### About this exercise
Using the data that follows, return exactly the lines from the one that contains "scissors (green) |" through the one that contains "(jaune) (no. 2", ends included.

Dataset excerpts
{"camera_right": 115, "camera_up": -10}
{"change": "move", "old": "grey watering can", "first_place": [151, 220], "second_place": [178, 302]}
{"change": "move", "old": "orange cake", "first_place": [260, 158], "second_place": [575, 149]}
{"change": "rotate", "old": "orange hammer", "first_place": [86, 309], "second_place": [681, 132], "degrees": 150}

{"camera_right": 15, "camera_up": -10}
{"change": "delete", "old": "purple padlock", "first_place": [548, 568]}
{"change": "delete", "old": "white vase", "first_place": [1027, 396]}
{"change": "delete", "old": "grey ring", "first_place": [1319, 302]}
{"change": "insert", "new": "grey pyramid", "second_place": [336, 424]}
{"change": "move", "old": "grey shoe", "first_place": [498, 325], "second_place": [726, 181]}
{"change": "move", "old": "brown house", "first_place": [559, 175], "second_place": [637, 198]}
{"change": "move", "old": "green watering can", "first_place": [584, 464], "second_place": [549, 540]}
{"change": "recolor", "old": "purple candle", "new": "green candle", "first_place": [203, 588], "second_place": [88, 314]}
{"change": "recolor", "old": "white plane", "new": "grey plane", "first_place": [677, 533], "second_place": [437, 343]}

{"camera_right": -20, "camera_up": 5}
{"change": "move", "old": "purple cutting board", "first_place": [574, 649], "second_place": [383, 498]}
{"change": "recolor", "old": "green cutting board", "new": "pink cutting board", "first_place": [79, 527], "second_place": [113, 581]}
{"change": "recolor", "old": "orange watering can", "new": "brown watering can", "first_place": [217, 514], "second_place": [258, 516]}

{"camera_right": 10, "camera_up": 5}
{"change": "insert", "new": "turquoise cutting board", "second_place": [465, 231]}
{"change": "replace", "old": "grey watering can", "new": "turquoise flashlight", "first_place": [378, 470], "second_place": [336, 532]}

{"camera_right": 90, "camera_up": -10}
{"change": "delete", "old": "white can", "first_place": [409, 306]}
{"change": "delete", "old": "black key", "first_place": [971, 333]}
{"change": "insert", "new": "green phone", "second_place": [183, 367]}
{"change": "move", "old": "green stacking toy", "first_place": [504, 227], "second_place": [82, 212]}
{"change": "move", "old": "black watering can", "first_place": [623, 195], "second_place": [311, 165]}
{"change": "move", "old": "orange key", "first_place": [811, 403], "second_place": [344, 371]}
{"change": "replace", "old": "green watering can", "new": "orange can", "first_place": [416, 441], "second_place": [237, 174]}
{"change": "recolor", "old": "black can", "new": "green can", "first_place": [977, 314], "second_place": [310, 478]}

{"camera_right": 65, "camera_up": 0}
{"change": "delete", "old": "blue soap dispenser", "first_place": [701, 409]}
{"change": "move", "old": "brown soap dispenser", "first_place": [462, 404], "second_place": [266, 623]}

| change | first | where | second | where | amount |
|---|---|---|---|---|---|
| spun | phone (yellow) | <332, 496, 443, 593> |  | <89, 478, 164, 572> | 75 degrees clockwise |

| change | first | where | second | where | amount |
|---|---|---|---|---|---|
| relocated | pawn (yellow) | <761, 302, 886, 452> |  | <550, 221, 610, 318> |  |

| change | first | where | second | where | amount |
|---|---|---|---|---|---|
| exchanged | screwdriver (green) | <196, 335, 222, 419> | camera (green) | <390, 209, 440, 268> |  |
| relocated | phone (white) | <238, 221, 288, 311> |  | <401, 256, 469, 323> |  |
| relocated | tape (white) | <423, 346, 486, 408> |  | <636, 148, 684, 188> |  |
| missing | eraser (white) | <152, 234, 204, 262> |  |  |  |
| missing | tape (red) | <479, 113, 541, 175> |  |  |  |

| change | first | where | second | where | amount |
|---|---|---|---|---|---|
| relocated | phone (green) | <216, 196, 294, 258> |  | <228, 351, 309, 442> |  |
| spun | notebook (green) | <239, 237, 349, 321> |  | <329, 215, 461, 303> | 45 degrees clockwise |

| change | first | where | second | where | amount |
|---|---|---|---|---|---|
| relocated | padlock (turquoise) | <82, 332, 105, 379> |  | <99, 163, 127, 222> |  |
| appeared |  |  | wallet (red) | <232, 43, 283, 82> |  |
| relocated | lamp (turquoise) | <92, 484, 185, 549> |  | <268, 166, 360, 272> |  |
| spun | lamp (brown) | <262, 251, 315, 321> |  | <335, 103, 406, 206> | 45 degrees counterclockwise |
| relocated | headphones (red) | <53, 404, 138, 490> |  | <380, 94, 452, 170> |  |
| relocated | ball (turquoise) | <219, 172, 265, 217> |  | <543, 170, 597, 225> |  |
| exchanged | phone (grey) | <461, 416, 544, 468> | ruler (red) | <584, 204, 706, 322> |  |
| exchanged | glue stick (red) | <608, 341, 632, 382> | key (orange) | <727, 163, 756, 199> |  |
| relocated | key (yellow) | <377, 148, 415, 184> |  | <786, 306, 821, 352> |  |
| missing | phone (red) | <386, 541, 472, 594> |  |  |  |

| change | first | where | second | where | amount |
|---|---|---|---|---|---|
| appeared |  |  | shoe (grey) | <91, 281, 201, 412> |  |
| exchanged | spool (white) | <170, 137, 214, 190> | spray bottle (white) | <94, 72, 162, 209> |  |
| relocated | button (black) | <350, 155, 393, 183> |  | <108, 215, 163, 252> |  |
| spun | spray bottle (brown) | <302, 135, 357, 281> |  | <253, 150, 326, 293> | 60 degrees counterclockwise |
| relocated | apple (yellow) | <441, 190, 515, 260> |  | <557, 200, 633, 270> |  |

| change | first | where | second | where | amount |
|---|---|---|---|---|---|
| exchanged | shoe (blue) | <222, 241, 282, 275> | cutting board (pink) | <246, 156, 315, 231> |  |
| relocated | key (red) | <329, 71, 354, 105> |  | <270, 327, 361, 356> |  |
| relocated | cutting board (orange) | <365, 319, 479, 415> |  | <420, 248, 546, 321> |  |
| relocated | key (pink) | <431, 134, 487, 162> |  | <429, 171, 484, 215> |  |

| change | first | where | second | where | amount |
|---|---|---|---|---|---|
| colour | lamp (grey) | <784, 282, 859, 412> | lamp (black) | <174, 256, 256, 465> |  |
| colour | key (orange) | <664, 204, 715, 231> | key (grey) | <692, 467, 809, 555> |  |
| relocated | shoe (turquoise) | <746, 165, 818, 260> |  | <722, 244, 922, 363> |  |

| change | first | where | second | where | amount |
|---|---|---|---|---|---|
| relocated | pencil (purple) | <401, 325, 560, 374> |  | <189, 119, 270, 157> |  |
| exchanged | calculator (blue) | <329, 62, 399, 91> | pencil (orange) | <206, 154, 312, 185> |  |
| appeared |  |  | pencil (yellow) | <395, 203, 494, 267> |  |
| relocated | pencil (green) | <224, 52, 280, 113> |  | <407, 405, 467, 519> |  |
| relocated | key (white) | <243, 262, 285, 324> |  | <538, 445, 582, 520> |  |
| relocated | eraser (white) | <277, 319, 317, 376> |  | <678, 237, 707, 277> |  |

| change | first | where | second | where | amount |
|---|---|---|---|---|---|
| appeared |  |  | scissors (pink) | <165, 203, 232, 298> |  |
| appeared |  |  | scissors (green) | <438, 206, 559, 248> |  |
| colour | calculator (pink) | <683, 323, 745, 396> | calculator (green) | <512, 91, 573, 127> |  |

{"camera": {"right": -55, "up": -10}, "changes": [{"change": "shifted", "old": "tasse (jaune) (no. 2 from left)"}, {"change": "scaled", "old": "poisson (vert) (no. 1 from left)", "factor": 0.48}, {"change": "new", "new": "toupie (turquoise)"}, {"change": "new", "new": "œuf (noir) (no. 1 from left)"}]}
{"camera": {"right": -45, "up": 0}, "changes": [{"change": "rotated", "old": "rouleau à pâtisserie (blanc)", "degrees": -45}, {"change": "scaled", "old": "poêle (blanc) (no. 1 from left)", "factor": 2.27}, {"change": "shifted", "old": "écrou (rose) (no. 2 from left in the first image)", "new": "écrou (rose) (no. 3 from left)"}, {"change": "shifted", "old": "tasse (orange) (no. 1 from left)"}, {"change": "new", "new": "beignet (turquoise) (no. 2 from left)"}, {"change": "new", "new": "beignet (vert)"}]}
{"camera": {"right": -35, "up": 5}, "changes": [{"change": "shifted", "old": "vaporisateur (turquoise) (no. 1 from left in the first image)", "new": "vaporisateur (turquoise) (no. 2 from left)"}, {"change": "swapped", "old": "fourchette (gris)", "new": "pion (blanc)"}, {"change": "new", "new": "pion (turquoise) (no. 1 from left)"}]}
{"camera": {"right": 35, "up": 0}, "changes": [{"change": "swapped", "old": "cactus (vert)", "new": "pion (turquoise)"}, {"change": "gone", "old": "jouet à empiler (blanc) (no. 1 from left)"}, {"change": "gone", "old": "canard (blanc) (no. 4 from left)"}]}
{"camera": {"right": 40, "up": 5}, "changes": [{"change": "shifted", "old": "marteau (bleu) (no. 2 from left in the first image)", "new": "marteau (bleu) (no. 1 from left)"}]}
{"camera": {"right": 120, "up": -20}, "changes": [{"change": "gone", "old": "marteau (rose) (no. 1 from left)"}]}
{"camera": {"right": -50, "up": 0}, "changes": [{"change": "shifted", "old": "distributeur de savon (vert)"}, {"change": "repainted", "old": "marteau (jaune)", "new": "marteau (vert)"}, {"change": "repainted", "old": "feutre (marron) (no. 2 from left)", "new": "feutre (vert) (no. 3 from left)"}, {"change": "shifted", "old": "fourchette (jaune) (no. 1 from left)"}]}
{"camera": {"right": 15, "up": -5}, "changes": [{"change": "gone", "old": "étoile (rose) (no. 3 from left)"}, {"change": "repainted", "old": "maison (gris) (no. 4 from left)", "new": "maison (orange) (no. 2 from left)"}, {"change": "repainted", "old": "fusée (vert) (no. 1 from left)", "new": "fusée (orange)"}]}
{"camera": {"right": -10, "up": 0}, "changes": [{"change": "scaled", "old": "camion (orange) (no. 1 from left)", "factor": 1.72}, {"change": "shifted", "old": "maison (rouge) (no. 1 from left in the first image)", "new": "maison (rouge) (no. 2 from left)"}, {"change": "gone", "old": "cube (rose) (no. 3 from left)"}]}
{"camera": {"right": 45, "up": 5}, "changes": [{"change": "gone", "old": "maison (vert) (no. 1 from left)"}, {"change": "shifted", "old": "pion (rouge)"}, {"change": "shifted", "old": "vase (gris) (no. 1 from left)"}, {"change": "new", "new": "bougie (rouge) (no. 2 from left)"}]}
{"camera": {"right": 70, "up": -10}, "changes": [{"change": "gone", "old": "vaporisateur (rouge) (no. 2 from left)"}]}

### Your solution
| appeared |  |  | scissors (green) | <438, 206, 559, 248> |  |
| colour | calculator (pink) | <683, 323, 745, 396> | calculator (green) | <512, 91, 573, 127> |  |

{"camera": {"right": -55, "up": -10}, "changes": [{"change": "shifted", "old": "tasse (jaune) (no. 2 from left)"}, {"change": "scaled", "old": "poisson (vert) (no. 1 from left)", "factor": 0.48}, {"change": "new", "new": "toupie (turquoise)"}, {"change": "new", "new": "œuf (noir) (no. 1 from left)"}]}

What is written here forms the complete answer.